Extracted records
━━━━━━━━━━━━━━━━━━━━

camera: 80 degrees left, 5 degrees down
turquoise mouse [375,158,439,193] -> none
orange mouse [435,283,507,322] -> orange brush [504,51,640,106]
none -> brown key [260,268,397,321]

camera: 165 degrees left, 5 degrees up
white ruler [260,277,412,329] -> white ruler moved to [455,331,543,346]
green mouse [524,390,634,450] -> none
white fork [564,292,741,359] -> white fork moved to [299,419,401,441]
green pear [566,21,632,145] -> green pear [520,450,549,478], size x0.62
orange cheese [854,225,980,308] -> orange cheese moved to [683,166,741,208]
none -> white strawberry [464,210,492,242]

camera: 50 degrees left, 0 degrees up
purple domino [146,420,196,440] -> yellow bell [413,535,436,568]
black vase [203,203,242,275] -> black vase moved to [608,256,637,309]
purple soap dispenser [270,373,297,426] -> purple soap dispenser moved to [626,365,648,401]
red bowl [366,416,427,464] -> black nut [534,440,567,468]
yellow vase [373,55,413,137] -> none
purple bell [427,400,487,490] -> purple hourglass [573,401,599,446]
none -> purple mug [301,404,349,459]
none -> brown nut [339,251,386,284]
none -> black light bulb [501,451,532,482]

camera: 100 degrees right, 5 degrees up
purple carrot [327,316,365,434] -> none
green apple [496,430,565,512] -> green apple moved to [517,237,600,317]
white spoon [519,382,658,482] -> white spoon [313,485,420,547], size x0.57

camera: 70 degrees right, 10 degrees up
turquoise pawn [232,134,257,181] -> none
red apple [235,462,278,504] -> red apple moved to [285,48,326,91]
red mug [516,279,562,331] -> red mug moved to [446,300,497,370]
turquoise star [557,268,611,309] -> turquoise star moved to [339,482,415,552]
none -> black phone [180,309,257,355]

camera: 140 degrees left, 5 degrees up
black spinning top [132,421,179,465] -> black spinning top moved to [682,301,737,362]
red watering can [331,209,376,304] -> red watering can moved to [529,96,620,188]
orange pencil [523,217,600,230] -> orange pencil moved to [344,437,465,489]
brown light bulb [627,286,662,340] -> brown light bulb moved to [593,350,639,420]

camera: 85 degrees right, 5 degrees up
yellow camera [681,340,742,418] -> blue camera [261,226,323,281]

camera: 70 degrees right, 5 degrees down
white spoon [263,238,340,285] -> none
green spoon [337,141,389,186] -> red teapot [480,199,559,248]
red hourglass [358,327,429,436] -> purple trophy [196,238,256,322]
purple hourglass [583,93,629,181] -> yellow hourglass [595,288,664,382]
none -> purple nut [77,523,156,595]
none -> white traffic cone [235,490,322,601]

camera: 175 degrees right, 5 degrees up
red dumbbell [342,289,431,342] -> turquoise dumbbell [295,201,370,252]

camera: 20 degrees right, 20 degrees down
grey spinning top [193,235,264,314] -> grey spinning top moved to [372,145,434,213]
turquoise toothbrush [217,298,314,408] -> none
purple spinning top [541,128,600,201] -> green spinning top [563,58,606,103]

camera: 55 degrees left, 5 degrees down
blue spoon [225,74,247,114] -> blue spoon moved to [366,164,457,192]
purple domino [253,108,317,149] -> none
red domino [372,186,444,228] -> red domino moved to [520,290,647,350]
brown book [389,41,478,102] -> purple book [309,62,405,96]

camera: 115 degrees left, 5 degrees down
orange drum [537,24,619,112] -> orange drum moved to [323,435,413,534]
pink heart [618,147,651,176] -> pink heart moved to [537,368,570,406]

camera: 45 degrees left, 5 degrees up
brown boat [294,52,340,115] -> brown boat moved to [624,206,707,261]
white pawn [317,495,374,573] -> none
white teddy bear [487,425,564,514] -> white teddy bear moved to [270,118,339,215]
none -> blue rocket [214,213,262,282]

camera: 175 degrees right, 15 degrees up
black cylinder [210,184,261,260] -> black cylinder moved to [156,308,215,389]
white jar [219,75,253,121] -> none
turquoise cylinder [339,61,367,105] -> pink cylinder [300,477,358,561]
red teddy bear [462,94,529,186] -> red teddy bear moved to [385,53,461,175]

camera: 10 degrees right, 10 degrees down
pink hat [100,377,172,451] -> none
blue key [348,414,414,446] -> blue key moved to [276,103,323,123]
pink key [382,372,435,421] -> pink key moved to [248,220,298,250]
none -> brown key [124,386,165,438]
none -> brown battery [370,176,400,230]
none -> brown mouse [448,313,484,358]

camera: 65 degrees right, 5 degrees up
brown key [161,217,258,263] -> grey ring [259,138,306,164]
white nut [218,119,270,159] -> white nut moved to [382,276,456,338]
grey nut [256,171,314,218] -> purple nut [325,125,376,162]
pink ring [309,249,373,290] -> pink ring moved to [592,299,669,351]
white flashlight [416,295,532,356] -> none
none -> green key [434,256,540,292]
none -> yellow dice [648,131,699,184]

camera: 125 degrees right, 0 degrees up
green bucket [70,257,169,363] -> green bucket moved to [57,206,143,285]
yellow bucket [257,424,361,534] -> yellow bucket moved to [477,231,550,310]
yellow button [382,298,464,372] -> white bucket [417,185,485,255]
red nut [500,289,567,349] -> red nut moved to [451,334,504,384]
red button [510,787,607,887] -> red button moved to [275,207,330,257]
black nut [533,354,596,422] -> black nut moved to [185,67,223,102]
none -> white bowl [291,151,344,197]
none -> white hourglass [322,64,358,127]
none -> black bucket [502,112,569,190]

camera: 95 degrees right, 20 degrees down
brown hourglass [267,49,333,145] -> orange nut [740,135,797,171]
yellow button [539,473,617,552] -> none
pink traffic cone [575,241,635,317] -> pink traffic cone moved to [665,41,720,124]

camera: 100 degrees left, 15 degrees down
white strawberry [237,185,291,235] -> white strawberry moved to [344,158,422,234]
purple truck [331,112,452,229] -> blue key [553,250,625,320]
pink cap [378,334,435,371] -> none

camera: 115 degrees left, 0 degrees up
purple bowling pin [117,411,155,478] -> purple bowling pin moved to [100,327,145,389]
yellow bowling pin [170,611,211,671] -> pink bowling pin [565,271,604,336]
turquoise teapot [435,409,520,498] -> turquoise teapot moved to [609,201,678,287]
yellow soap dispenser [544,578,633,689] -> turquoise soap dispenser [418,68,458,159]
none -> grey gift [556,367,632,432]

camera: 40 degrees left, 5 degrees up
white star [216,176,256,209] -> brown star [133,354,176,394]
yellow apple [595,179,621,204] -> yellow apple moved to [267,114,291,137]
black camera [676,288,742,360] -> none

━━━━━━━━━━━━━━━━━━━━

• WHAT YOU ARE ASKED TO DO
Look above for the line containing "pink traffic cone [575,241,635,317]". From there to the final line of the entries, repeat every line exactly.

• RESPONSE TO THIS EXERCISE
pink traffic cone [575,241,635,317] -> pink traffic cone moved to [665,41,720,124]

camera: 100 degrees left, 15 degrees down
white strawberry [237,185,291,235] -> white strawberry moved to [344,158,422,234]
purple truck [331,112,452,229] -> blue key [553,250,625,320]
pink cap [378,334,435,371] -> none

camera: 115 degrees left, 0 degrees up
purple bowling pin [117,411,155,478] -> purple bowling pin moved to [100,327,145,389]
yellow bowling pin [170,611,211,671] -> pink bowling pin [565,271,604,336]
turquoise teapot [435,409,520,498] -> turquoise teapot moved to [609,201,678,287]
yellow soap dispenser [544,578,633,689] -> turquoise soap dispenser [418,68,458,159]
none -> grey gift [556,367,632,432]

camera: 40 degrees left, 5 degrees up
white star [216,176,256,209] -> brown star [133,354,176,394]
yellow apple [595,179,621,204] -> yellow apple moved to [267,114,291,137]
black camera [676,288,742,360] -> none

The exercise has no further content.